__The problem__. From the first line of the entries below through the line holding "none -> white plate G3 level 1", write out every line exactly, please, and leave out the pictures.

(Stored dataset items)
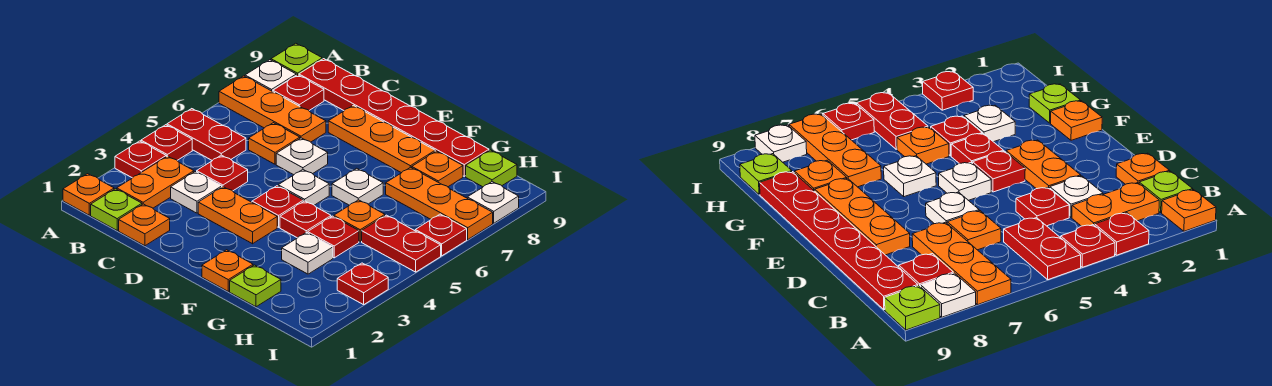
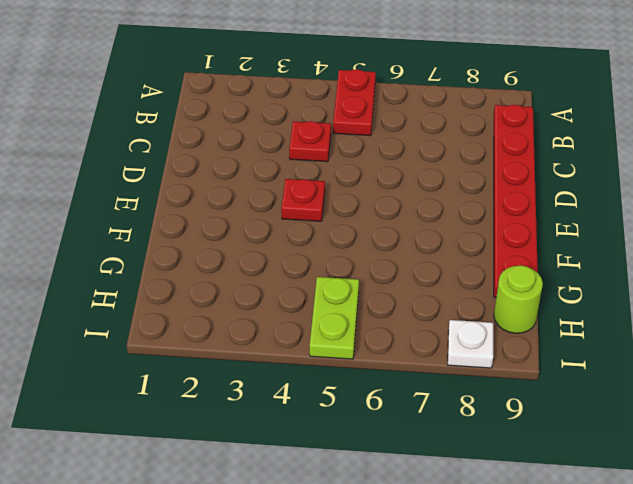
lime plate H5:I5 level 1 -> red plate H5:I5 level 1
lime round brick H9 level 1 -> lime plate H9 level 1
none -> orange plate A1 level 1
none -> red plate A3 level 1
none -> red plate A4 level 1
none -> orange plate A7:C7 level 1

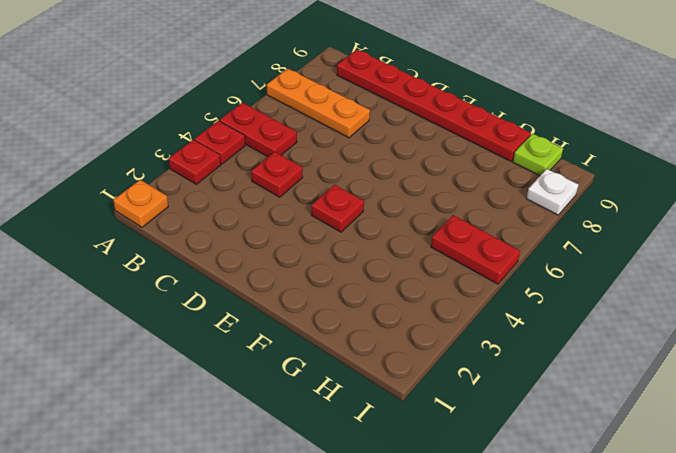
none -> white plate A8 level 1
none -> lime plate A9 level 1
none -> lime plate B1 level 1
none -> orange plate B2:B3 level 1

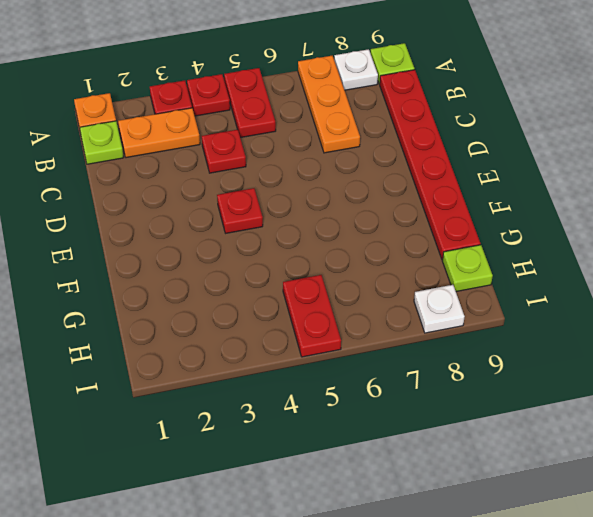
none -> red plate B8 level 1
none -> orange plate C1 level 1
none -> white plate C3 level 1
none -> orange plate C6 level 1

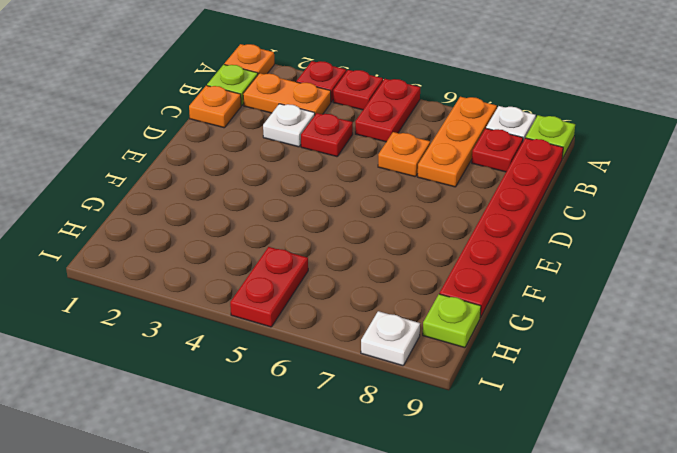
none -> orange plate D3:E3 level 1
none -> white plate D6 level 1
none -> orange plate D8:F8 level 1
none -> red plate E4 level 1

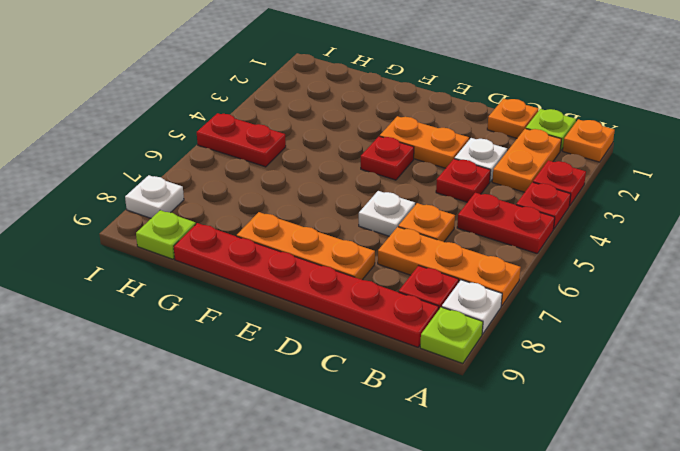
none -> white plate E5 level 1
none -> orange plate F1 level 1
none -> red plate F4 level 1
none -> white plate F6 level 1

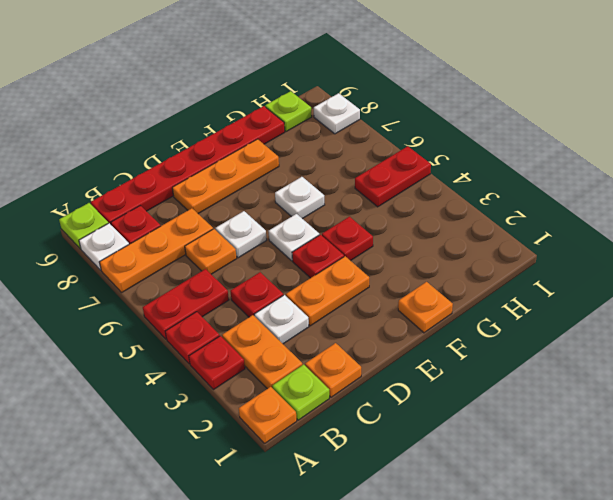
none -> lime plate G1 level 1
none -> white plate G3 level 1
none -> red plate G4 level 1
none -> orange plate G5 level 1

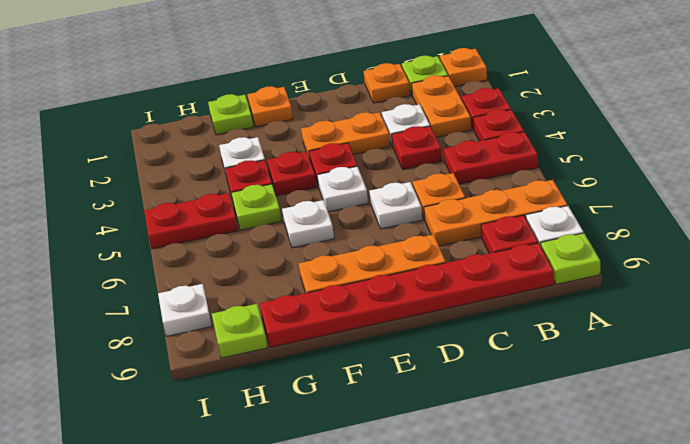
lime plate G5 level 1 -> orange plate G5 level 1
none -> orange plate G7:I7 level 1
none -> orange plate G8 level 1
none -> red plate I3 level 1
none -> red plate I6 level 1

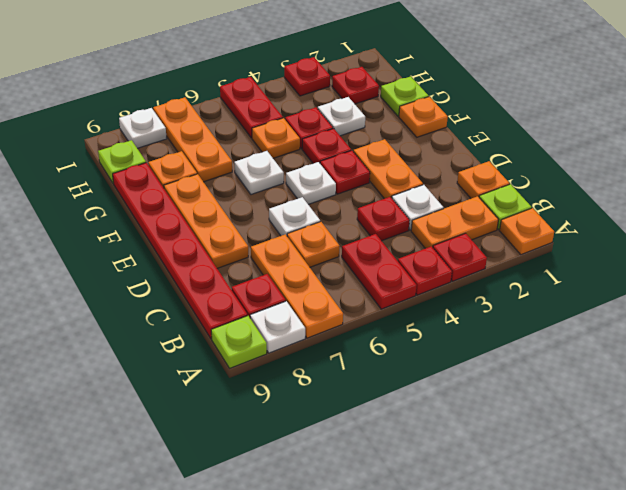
red plate H2 level 1 -> red plate I6 level 1

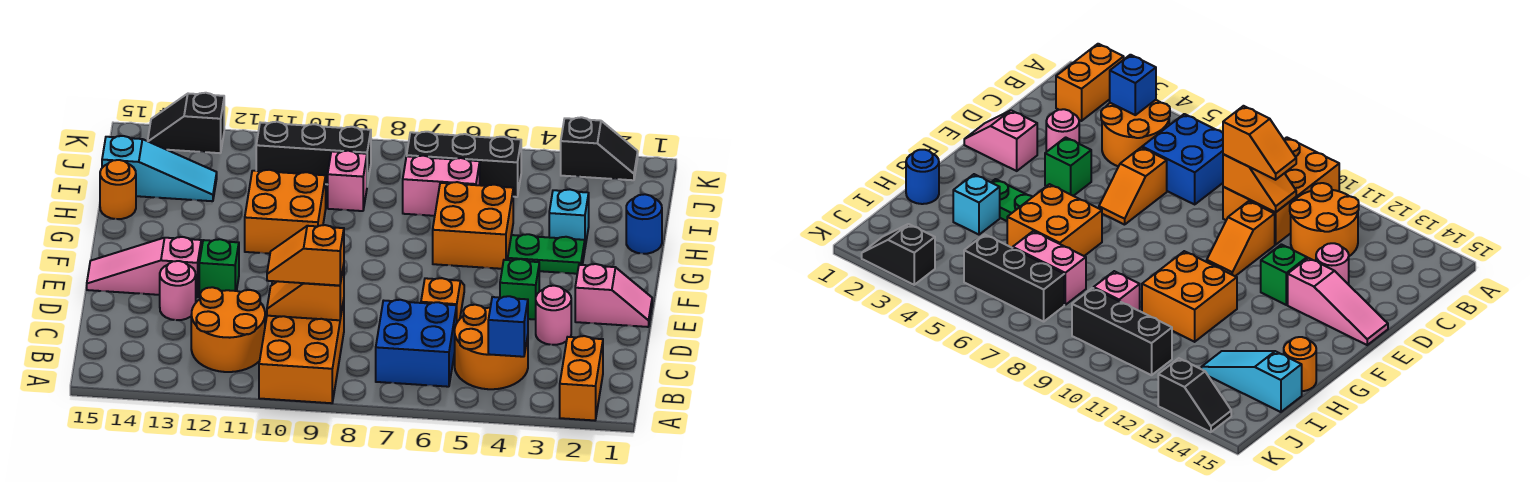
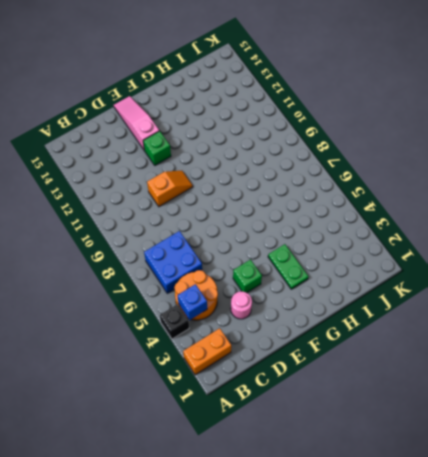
black brick A4 level 1 -> none
none -> orange brick A9:C10 level 1
none -> orange round brick B11:C12 level 1
none -> orange slope D6:E6 level 1 top D

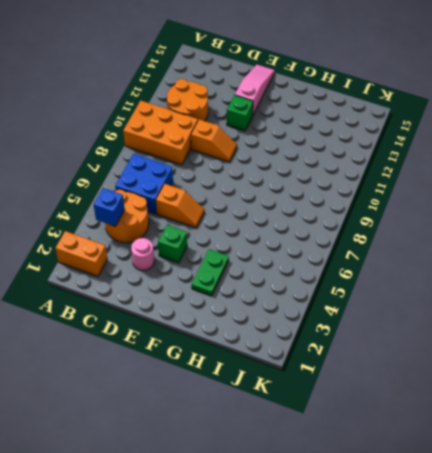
none -> pink round brick D13 level 1
none -> pink slope E1:E2 level 1 top 2
none -> orange brick G5:H6 level 1

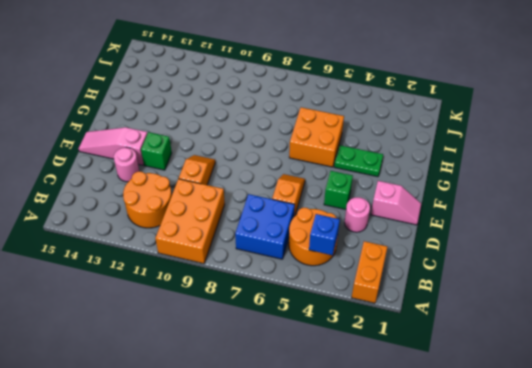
none -> orange brick G10:H11 level 1
none -> blue round brick H1 level 1
none -> cyan brick H3 level 1

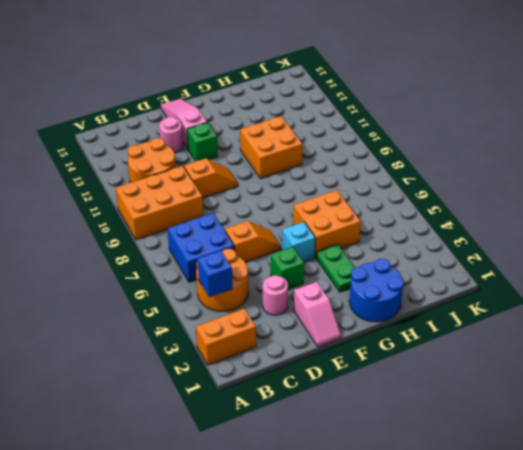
cyan brick F5 level 1 -> cyan brick H3 level 1
blue round brick G1:H2 level 1 -> blue round brick H1 level 1
none -> orange round brick H15 level 1
none -> pink brick I6:I7 level 1
none -> pink brick I9 level 1

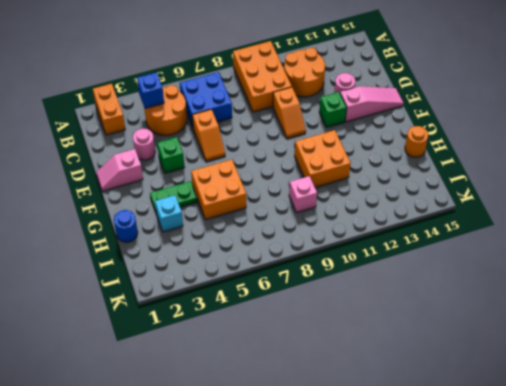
none -> pink brick I6:I7 level 1
none -> cyan slope I13:I15 level 1 top 15
none -> black brick J5:J7 level 1

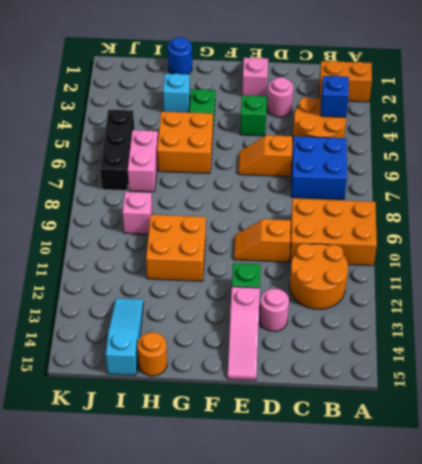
none -> black brick J9:J11 level 1
none -> black slope K2:K3 level 1 top 3
none -> black slope K13:K14 level 1 top 13

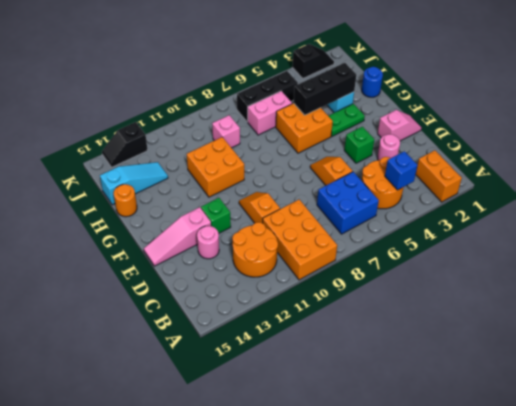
black brick H3:H5 level 2 -> black brick J9:J11 level 1
none -> orange slope C9:C10 level 2 top 9
none -> orange slope C9:C10 level 3 top 9

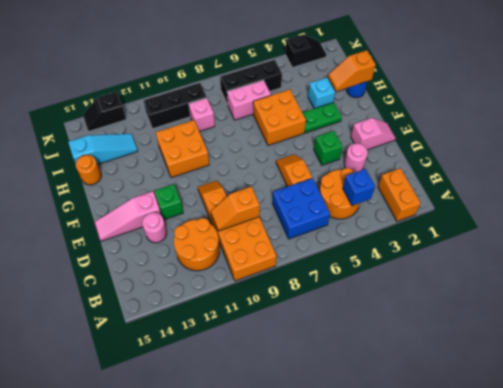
orange slope H1:H2 level 2 top 1 -> orange slope C9:C10 level 3 top 9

__Solved problem__.
lime plate H5:I5 level 1 -> red plate H5:I5 level 1
lime round brick H9 level 1 -> lime plate H9 level 1
none -> orange plate A1 level 1
none -> red plate A3 level 1
none -> red plate A4 level 1
none -> orange plate A7:C7 level 1

none -> white plate A8 level 1
none -> lime plate A9 level 1
none -> lime plate B1 level 1
none -> orange plate B2:B3 level 1

none -> red plate B8 level 1
none -> orange plate C1 level 1
none -> white plate C3 level 1
none -> orange plate C6 level 1

none -> orange plate D3:E3 level 1
none -> white plate D6 level 1
none -> orange plate D8:F8 level 1
none -> red plate E4 level 1

none -> white plate E5 level 1
none -> orange plate F1 level 1
none -> red plate F4 level 1
none -> white plate F6 level 1

none -> lime plate G1 level 1
none -> white plate G3 level 1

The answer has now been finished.